**** Dataset records

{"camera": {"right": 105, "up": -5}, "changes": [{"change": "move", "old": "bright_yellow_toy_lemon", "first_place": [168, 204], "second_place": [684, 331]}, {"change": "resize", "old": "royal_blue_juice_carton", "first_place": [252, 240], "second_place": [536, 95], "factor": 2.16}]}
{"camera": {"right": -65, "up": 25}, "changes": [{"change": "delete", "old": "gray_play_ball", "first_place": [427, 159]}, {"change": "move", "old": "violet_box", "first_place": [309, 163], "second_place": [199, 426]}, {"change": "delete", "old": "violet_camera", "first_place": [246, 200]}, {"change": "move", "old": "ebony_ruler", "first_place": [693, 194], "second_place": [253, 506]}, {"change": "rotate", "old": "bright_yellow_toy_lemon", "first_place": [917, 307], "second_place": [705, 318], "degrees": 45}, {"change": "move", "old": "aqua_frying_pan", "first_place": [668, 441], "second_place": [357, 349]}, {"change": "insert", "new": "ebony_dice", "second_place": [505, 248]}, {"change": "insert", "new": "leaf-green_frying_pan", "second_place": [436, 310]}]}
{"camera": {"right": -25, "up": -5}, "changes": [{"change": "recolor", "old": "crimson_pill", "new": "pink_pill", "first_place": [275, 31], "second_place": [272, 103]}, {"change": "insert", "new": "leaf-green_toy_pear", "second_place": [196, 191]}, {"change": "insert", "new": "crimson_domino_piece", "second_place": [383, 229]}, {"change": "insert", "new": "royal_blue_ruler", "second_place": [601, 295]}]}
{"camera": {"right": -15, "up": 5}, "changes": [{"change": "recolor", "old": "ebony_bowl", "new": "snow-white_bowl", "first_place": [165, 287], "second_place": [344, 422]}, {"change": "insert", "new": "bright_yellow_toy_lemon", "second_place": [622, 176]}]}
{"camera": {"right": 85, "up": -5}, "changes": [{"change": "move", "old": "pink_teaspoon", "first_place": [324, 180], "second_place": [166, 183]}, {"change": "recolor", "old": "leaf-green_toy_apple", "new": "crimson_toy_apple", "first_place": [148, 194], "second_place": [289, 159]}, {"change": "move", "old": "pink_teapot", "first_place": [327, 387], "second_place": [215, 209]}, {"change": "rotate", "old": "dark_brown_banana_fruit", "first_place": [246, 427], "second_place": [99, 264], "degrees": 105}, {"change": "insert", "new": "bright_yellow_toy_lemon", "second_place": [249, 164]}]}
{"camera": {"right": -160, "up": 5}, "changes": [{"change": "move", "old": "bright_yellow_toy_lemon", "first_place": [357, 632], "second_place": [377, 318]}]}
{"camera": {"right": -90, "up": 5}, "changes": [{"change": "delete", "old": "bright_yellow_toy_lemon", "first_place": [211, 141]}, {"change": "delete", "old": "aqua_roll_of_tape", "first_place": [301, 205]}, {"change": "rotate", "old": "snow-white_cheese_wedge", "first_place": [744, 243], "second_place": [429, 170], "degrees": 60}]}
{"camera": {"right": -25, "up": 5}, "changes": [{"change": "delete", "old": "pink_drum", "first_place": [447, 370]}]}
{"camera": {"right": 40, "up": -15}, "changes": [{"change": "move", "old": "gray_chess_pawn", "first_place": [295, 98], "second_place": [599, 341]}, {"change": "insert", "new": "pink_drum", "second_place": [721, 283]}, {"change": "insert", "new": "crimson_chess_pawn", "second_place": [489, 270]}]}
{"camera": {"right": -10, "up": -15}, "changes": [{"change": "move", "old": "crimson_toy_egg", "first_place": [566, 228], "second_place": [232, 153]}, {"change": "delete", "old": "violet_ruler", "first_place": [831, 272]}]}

********

Description of the task:
Reproduce every single entry above exactly.

Your solution:
{"camera": {"right": 105, "up": -5}, "changes": [{"change": "move", "old": "bright_yellow_toy_lemon", "first_place": [168, 204], "second_place": [684, 331]}, {"change": "resize", "old": "royal_blue_juice_carton", "first_place": [252, 240], "second_place": [536, 95], "factor": 2.16}]}
{"camera": {"right": -65, "up": 25}, "changes": [{"change": "delete", "old": "gray_play_ball", "first_place": [427, 159]}, {"change": "move", "old": "violet_box", "first_place": [309, 163], "second_place": [199, 426]}, {"change": "delete", "old": "violet_camera", "first_place": [246, 200]}, {"change": "move", "old": "ebony_ruler", "first_place": [693, 194], "second_place": [253, 506]}, {"change": "rotate", "old": "bright_yellow_toy_lemon", "first_place": [917, 307], "second_place": [705, 318], "degrees": 45}, {"change": "move", "old": "aqua_frying_pan", "first_place": [668, 441], "second_place": [357, 349]}, {"change": "insert", "new": "ebony_dice", "second_place": [505, 248]}, {"change": "insert", "new": "leaf-green_frying_pan", "second_place": [436, 310]}]}
{"camera": {"right": -25, "up": -5}, "changes": [{"change": "recolor", "old": "crimson_pill", "new": "pink_pill", "first_place": [275, 31], "second_place": [272, 103]}, {"change": "insert", "new": "leaf-green_toy_pear", "second_place": [196, 191]}, {"change": "insert", "new": "crimson_domino_piece", "second_place": [383, 229]}, {"change": "insert", "new": "royal_blue_ruler", "second_place": [601, 295]}]}
{"camera": {"right": -15, "up": 5}, "changes": [{"change": "recolor", "old": "ebony_bowl", "new": "snow-white_bowl", "first_place": [165, 287], "second_place": [344, 422]}, {"change": "insert", "new": "bright_yellow_toy_lemon", "second_place": [622, 176]}]}
{"camera": {"right": 85, "up": -5}, "changes": [{"change": "move", "old": "pink_teaspoon", "first_place": [324, 180], "second_place": [166, 183]}, {"change": "recolor", "old": "leaf-green_toy_apple", "new": "crimson_toy_apple", "first_place": [148, 194], "second_place": [289, 159]}, {"change": "move", "old": "pink_teapot", "first_place": [327, 387], "second_place": [215, 209]}, {"change": "rotate", "old": "dark_brown_banana_fruit", "first_place": [246, 427], "second_place": [99, 264], "degrees": 105}, {"change": "insert", "new": "bright_yellow_toy_lemon", "second_place": [249, 164]}]}
{"camera": {"right": -160, "up": 5}, "changes": [{"change": "move", "old": "bright_yellow_toy_lemon", "first_place": [357, 632], "second_place": [377, 318]}]}
{"camera": {"right": -90, "up": 5}, "changes": [{"change": "delete", "old": "bright_yellow_toy_lemon", "first_place": [211, 141]}, {"change": "delete", "old": "aqua_roll_of_tape", "first_place": [301, 205]}, {"change": "rotate", "old": "snow-white_cheese_wedge", "first_place": [744, 243], "second_place": [429, 170], "degrees": 60}]}
{"camera": {"right": -25, "up": 5}, "changes": [{"change": "delete", "old": "pink_drum", "first_place": [447, 370]}]}
{"camera": {"right": 40, "up": -15}, "changes": [{"change": "move", "old": "gray_chess_pawn", "first_place": [295, 98], "second_place": [599, 341]}, {"change": "insert", "new": "pink_drum", "second_place": [721, 283]}, {"change": "insert", "new": "crimson_chess_pawn", "second_place": [489, 270]}]}
{"camera": {"right": -10, "up": -15}, "changes": [{"change": "move", "old": "crimson_toy_egg", "first_place": [566, 228], "second_place": [232, 153]}, {"change": "delete", "old": "violet_ruler", "first_place": [831, 272]}]}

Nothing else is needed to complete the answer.